- **YOUR INSTRUCTIONS**: Would you reproduce exactly, and only, the lines starting at the one with "change=recolor; old=Kaktus/türkis; new=Kaktus/blau;" and ending at the last line of the data, with both included? Leave the pictures out.

• • •

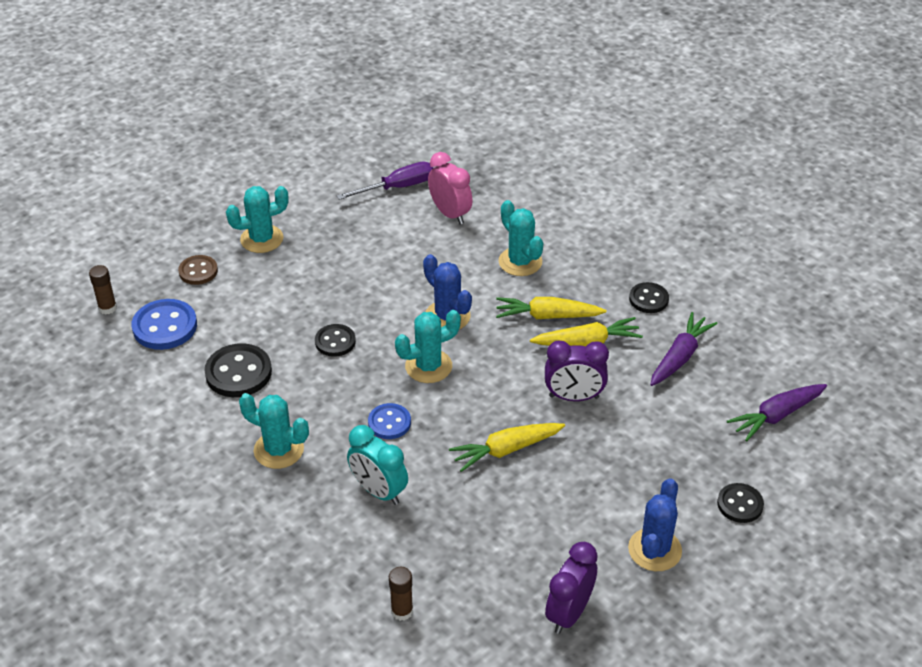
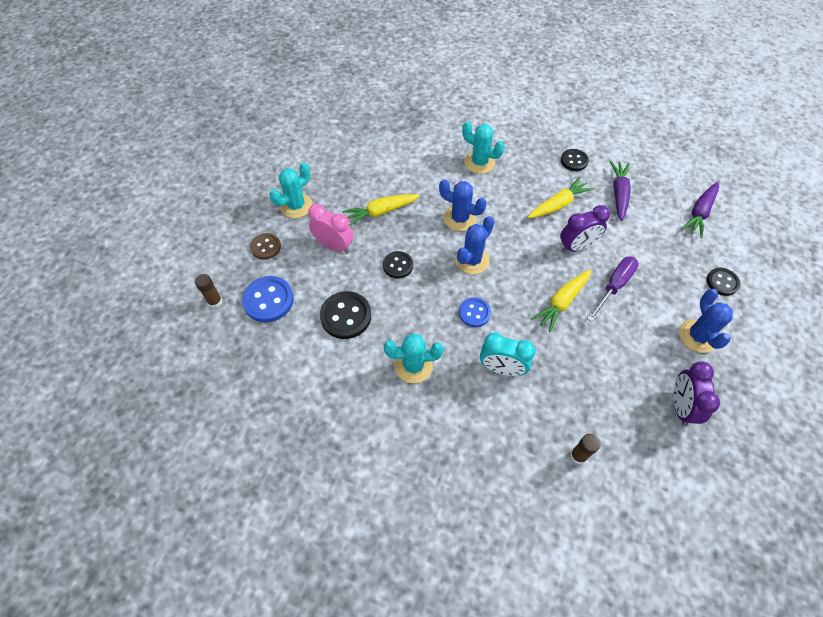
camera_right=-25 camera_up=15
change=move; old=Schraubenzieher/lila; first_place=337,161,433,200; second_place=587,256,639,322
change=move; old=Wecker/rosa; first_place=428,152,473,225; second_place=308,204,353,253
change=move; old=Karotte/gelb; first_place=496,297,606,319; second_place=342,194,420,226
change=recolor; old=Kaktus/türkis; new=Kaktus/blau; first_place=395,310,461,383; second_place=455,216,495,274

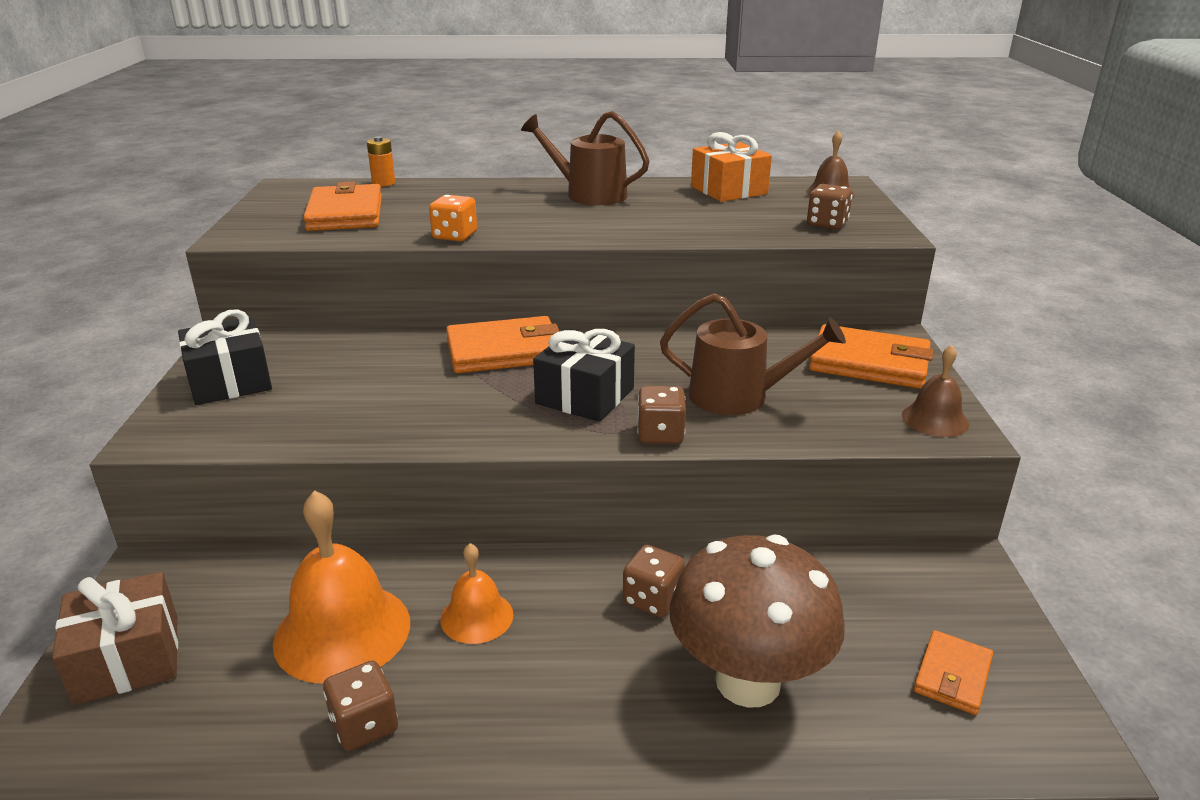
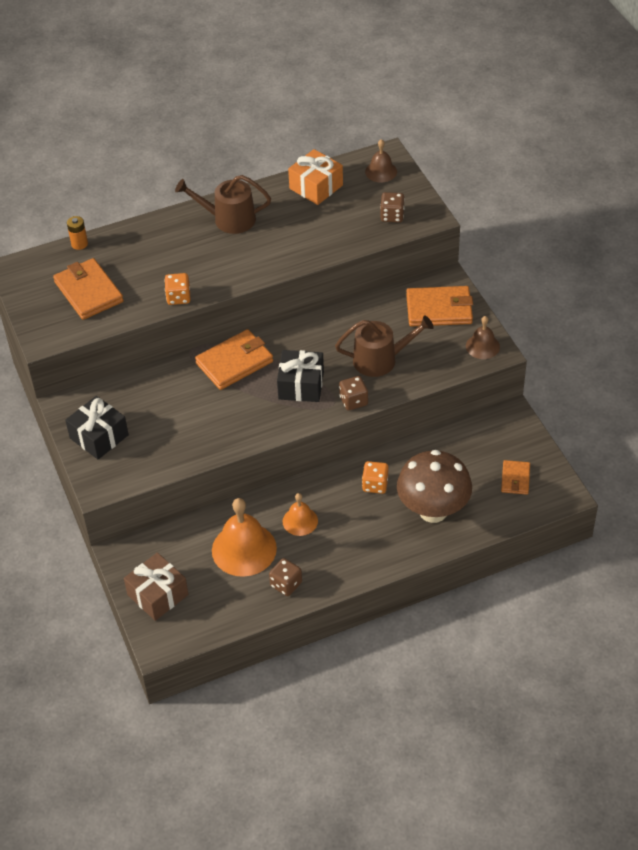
camera_right=-20 camera_up=20
change=recolor; old=Spielwürfel/braun; new=Spielwürfel/orange; first_place=623,545,685,618; second_place=362,461,388,494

• • •

- **TASK RESPONSE**:
change=recolor; old=Kaktus/türkis; new=Kaktus/blau; first_place=395,310,461,383; second_place=455,216,495,274

camera_right=-20 camera_up=20
change=recolor; old=Spielwürfel/braun; new=Spielwürfel/orange; first_place=623,545,685,618; second_place=362,461,388,494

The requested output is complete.